Activity
With no word left out, write out the entire listing.
**** Given information
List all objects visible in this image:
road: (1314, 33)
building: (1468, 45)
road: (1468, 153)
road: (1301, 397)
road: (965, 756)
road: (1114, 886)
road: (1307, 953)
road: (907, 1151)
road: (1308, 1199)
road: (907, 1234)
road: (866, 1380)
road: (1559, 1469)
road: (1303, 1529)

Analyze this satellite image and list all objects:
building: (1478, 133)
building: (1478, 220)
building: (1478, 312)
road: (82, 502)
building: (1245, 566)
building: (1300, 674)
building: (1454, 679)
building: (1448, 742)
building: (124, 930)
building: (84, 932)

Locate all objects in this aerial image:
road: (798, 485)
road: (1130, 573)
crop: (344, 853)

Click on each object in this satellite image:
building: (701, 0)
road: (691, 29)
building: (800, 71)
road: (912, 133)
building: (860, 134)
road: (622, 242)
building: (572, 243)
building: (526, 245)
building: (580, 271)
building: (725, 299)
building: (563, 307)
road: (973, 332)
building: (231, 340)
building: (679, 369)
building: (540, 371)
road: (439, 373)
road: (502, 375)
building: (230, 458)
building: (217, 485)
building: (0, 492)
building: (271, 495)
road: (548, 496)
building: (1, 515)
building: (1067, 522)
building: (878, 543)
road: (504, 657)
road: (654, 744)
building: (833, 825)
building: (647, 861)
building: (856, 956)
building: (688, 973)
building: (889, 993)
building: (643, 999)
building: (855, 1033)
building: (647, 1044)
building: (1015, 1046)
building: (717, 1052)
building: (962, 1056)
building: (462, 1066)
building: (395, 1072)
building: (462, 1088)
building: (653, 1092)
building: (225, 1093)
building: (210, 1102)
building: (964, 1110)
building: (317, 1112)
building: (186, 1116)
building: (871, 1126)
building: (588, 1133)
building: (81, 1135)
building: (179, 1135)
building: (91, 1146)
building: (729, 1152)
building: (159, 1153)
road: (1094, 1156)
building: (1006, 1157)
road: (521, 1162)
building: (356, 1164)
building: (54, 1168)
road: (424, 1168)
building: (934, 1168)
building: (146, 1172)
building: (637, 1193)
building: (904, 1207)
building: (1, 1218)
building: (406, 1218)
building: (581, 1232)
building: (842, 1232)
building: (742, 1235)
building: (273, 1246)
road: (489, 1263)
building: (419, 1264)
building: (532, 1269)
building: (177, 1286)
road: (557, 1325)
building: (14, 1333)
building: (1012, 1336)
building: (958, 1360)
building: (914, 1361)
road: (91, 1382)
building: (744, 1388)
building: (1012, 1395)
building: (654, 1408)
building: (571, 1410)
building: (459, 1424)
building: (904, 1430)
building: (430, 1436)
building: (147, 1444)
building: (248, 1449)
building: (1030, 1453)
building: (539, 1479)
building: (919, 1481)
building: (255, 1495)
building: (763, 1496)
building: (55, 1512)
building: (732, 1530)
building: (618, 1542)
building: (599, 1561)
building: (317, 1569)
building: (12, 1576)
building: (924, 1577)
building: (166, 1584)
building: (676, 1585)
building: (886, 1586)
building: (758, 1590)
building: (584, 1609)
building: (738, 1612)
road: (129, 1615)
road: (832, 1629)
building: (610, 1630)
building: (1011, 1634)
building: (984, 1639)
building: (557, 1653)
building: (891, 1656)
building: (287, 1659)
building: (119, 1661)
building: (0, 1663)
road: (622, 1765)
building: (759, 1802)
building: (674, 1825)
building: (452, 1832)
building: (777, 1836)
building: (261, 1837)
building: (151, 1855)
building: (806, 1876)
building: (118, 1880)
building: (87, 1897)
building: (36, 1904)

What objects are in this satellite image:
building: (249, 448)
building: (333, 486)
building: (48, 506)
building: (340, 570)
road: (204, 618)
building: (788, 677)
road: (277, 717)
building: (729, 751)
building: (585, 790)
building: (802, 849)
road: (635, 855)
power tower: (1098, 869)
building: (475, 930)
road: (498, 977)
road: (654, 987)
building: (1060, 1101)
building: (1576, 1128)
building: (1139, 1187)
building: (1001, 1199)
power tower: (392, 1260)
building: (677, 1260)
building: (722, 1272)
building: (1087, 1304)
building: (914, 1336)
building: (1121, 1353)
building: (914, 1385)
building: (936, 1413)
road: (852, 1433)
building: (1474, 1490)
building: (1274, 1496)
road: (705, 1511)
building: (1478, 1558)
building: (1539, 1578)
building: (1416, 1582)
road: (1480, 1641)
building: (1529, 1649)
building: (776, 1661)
********
Response
List all objects visible in this image:
road: (1314, 33)
building: (1468, 45)
road: (1468, 153)
road: (1301, 397)
road: (965, 756)
road: (1114, 886)
road: (1307, 953)
road: (907, 1151)
road: (1308, 1199)
road: (907, 1234)
road: (866, 1380)
road: (1559, 1469)
road: (1303, 1529)

Analyze this satellite image and list all objects:
building: (1478, 133)
building: (1478, 220)
building: (1478, 312)
road: (82, 502)
building: (1245, 566)
building: (1300, 674)
building: (1454, 679)
building: (1448, 742)
building: (124, 930)
building: (84, 932)

Locate all objects in this aerial image:
road: (798, 485)
road: (1130, 573)
crop: (344, 853)

Click on each object in this satellite image:
building: (701, 0)
road: (691, 29)
building: (800, 71)
road: (912, 133)
building: (860, 134)
road: (622, 242)
building: (572, 243)
building: (526, 245)
building: (580, 271)
building: (725, 299)
building: (563, 307)
road: (973, 332)
building: (231, 340)
building: (679, 369)
building: (540, 371)
road: (439, 373)
road: (502, 375)
building: (230, 458)
building: (217, 485)
building: (0, 492)
building: (271, 495)
road: (548, 496)
building: (1, 515)
building: (1067, 522)
building: (878, 543)
road: (504, 657)
road: (654, 744)
building: (833, 825)
building: (647, 861)
building: (856, 956)
building: (688, 973)
building: (889, 993)
building: (643, 999)
building: (855, 1033)
building: (647, 1044)
building: (1015, 1046)
building: (717, 1052)
building: (962, 1056)
building: (462, 1066)
building: (395, 1072)
building: (462, 1088)
building: (653, 1092)
building: (225, 1093)
building: (210, 1102)
building: (964, 1110)
building: (317, 1112)
building: (186, 1116)
building: (871, 1126)
building: (588, 1133)
building: (81, 1135)
building: (179, 1135)
building: (91, 1146)
building: (729, 1152)
building: (159, 1153)
road: (1094, 1156)
building: (1006, 1157)
road: (521, 1162)
building: (356, 1164)
building: (54, 1168)
road: (424, 1168)
building: (934, 1168)
building: (146, 1172)
building: (637, 1193)
building: (904, 1207)
building: (1, 1218)
building: (406, 1218)
building: (581, 1232)
building: (842, 1232)
building: (742, 1235)
building: (273, 1246)
road: (489, 1263)
building: (419, 1264)
building: (532, 1269)
building: (177, 1286)
road: (557, 1325)
building: (14, 1333)
building: (1012, 1336)
building: (958, 1360)
building: (914, 1361)
road: (91, 1382)
building: (744, 1388)
building: (1012, 1395)
building: (654, 1408)
building: (571, 1410)
building: (459, 1424)
building: (904, 1430)
building: (430, 1436)
building: (147, 1444)
building: (248, 1449)
building: (1030, 1453)
building: (539, 1479)
building: (919, 1481)
building: (255, 1495)
building: (763, 1496)
building: (55, 1512)
building: (732, 1530)
building: (618, 1542)
building: (599, 1561)
building: (317, 1569)
building: (12, 1576)
building: (924, 1577)
building: (166, 1584)
building: (676, 1585)
building: (886, 1586)
building: (758, 1590)
building: (584, 1609)
building: (738, 1612)
road: (129, 1615)
road: (832, 1629)
building: (610, 1630)
building: (1011, 1634)
building: (984, 1639)
building: (557, 1653)
building: (891, 1656)
building: (287, 1659)
building: (119, 1661)
building: (0, 1663)
road: (622, 1765)
building: (759, 1802)
building: (674, 1825)
building: (452, 1832)
building: (777, 1836)
building: (261, 1837)
building: (151, 1855)
building: (806, 1876)
building: (118, 1880)
building: (87, 1897)
building: (36, 1904)

What objects are in this satellite image:
building: (249, 448)
building: (333, 486)
building: (48, 506)
building: (340, 570)
road: (204, 618)
building: (788, 677)
road: (277, 717)
building: (729, 751)
building: (585, 790)
building: (802, 849)
road: (635, 855)
power tower: (1098, 869)
building: (475, 930)
road: (498, 977)
road: (654, 987)
building: (1060, 1101)
building: (1576, 1128)
building: (1139, 1187)
building: (1001, 1199)
power tower: (392, 1260)
building: (677, 1260)
building: (722, 1272)
building: (1087, 1304)
building: (914, 1336)
building: (1121, 1353)
building: (914, 1385)
building: (936, 1413)
road: (852, 1433)
building: (1474, 1490)
building: (1274, 1496)
road: (705, 1511)
building: (1478, 1558)
building: (1539, 1578)
building: (1416, 1582)
road: (1480, 1641)
building: (1529, 1649)
building: (776, 1661)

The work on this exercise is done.